Problem requirements — Repeat the data word for word and skip the pictures.

Supplied information —
#####
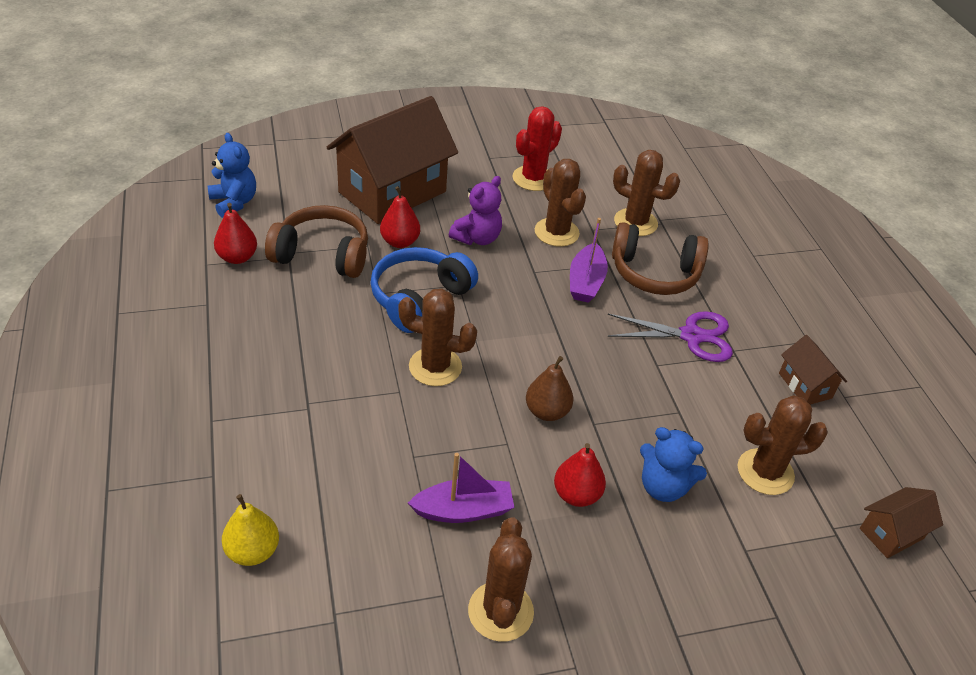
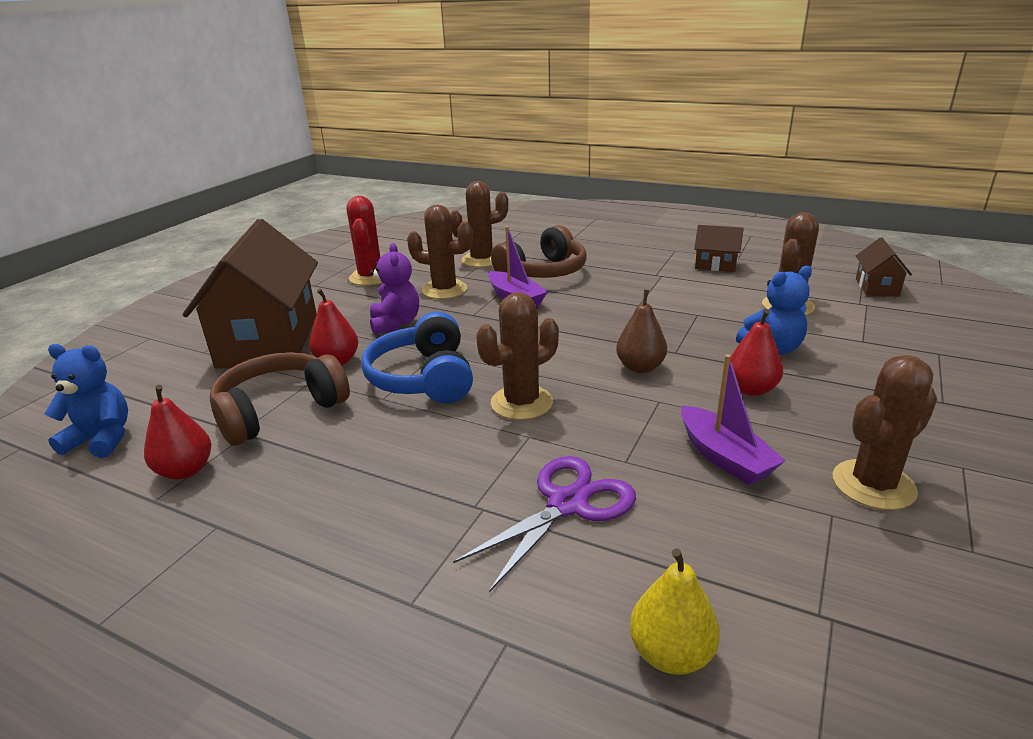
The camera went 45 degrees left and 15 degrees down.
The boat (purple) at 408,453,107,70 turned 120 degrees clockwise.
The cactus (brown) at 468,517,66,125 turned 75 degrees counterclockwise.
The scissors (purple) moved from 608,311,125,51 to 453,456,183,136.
#####
Task solution —
The camera went 45 degrees left and 15 degrees down.
The boat (purple) at 408,453,107,70 turned 120 degrees clockwise.
The cactus (brown) at 468,517,66,125 turned 75 degrees counterclockwise.
The scissors (purple) moved from 608,311,125,51 to 453,456,183,136.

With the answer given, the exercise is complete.